• [WORKING DATA]
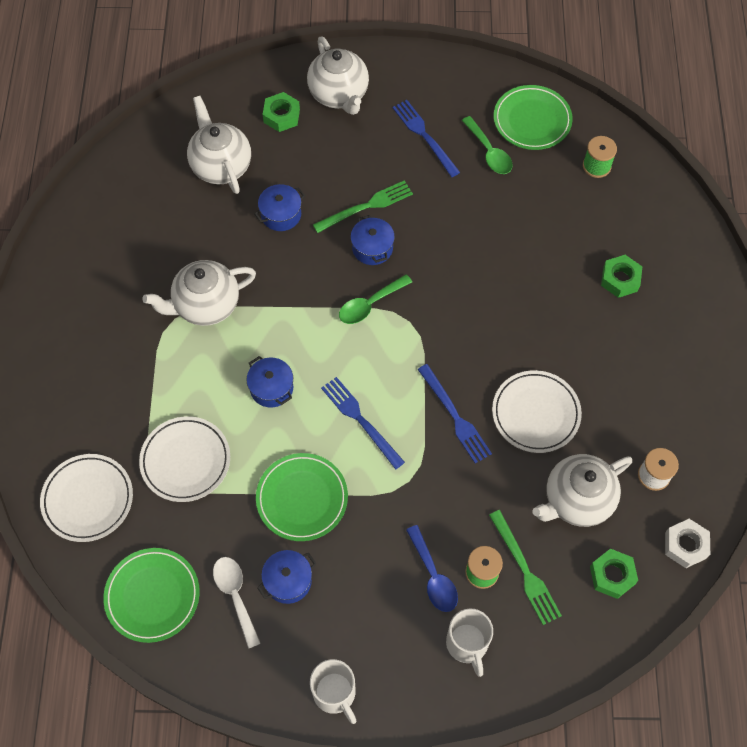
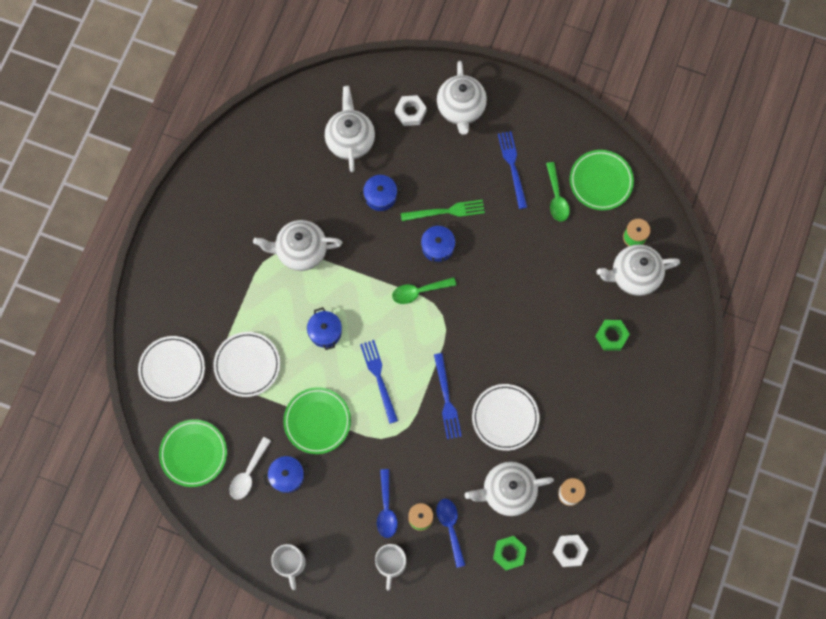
camera: 20 degrees right, 10 degrees up
(235, 596) = (248, 473): white spoon -> white spoon turned 150 degrees counterclockwise
(281, 116) = (410, 112): green nut -> white nut
(524, 570) = (450, 527): green fork -> blue spoon
(615, 206) = (633, 276): none -> white teapot

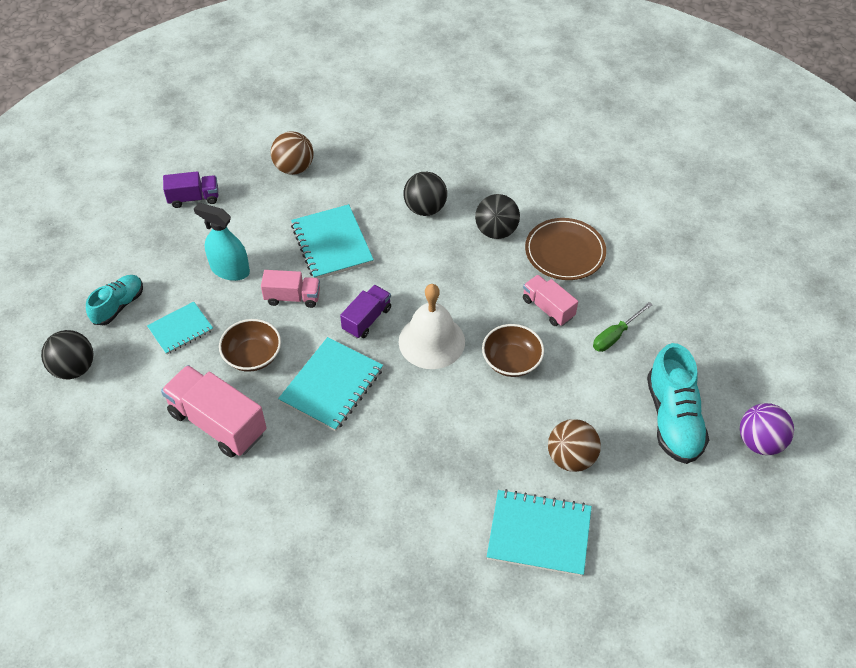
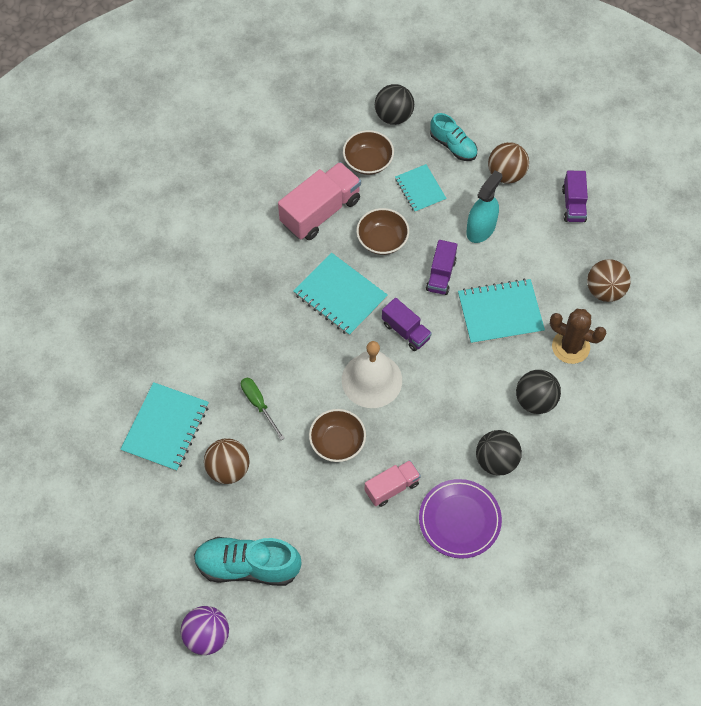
camera: 100 degrees right, 10 degrees up
(142, 385) = (368, 161): none -> brown bowl
(157, 255) = (506, 174): none -> brown ball
(292, 297) = (441, 275): pink truck -> purple truck
(361, 188) = (570, 347): none -> brown cactus
(565, 252) = (459, 520): brown plate -> purple plate
(615, 335) = (349, 540): green screwdriver -> green screwdriver (258, 404)

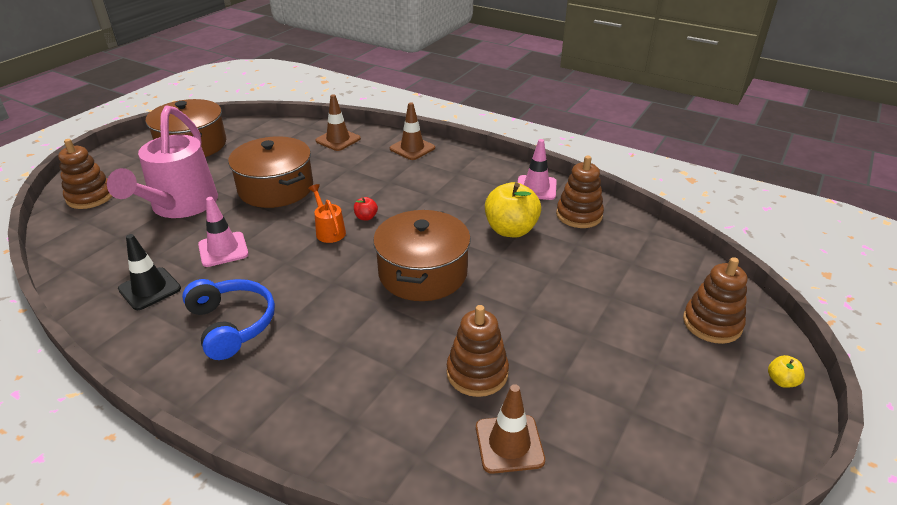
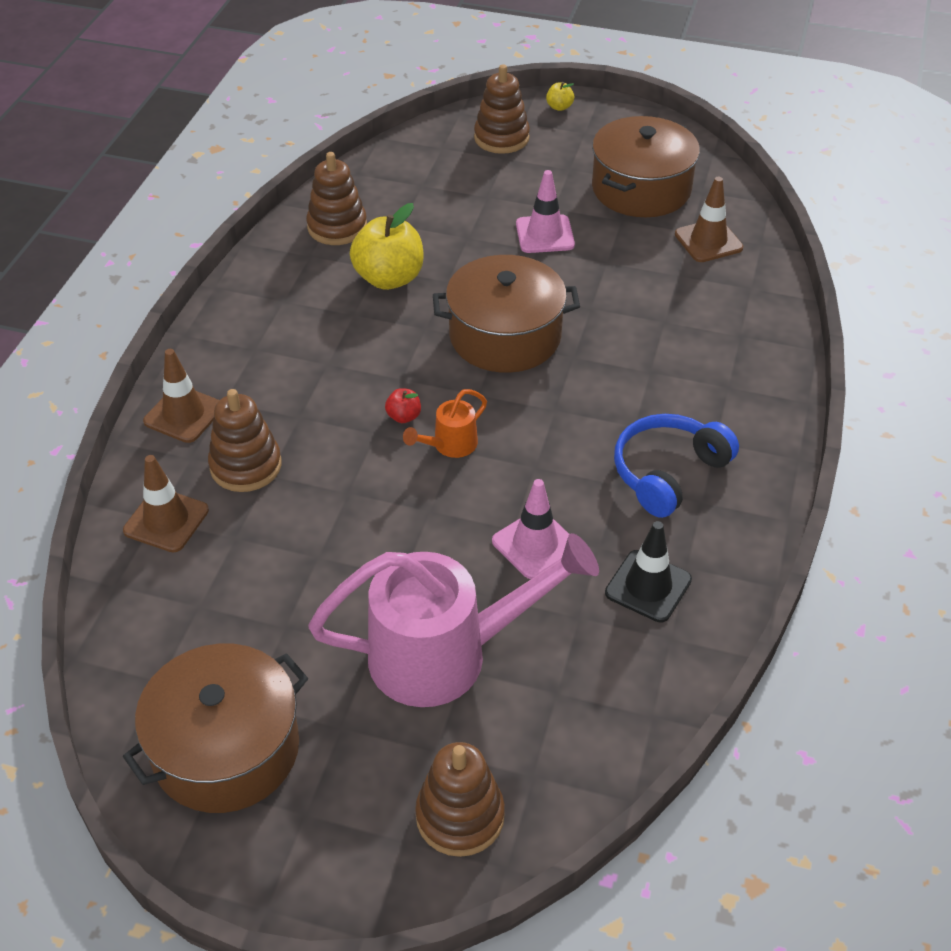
camera: 105 degrees left, 10 degrees up
(276, 188) = (354, 547): brown pot -> brown pot (641, 189)
(477, 373) = (640, 270): brown stacking toy -> brown stacking toy (246, 466)
(536, 188) = (279, 268): pink traffic cone -> pink traffic cone (545, 234)

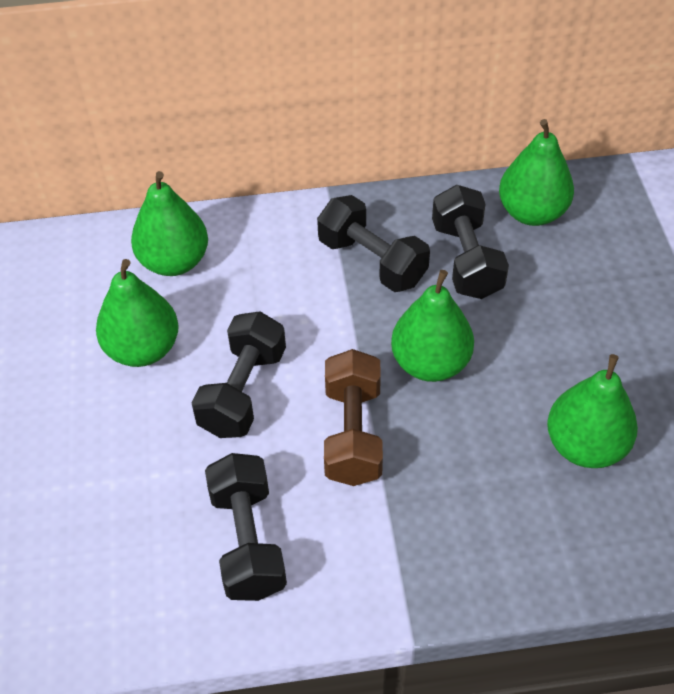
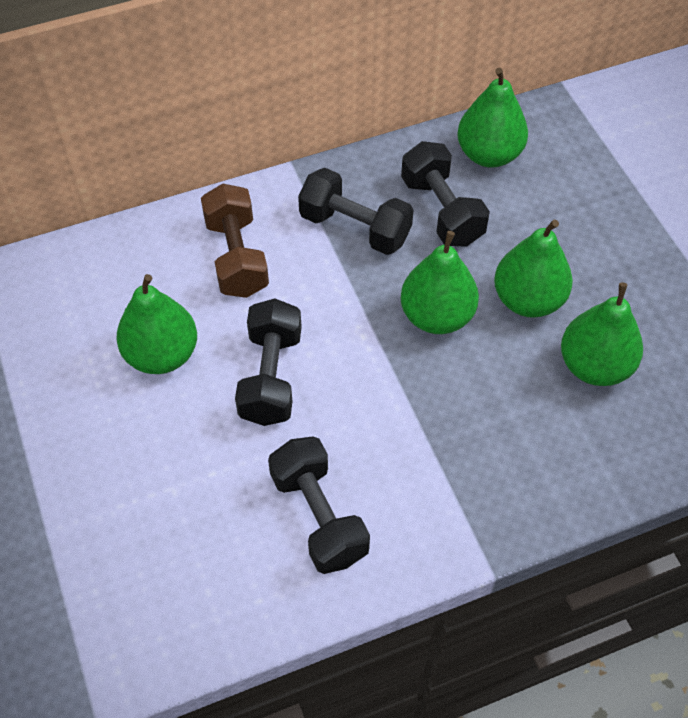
camera: 15 degrees left, 5 degrees up
(174, 262) = (165, 262): green pear -> green pear (528, 300)
(353, 433) = (385, 396): brown dumbbell -> brown dumbbell (236, 257)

• [WHAT THE EXERCISE ASKS] What is the number of lines in the listing that include the word "purple"? Give the number and no other text.

• [ANSWER] 2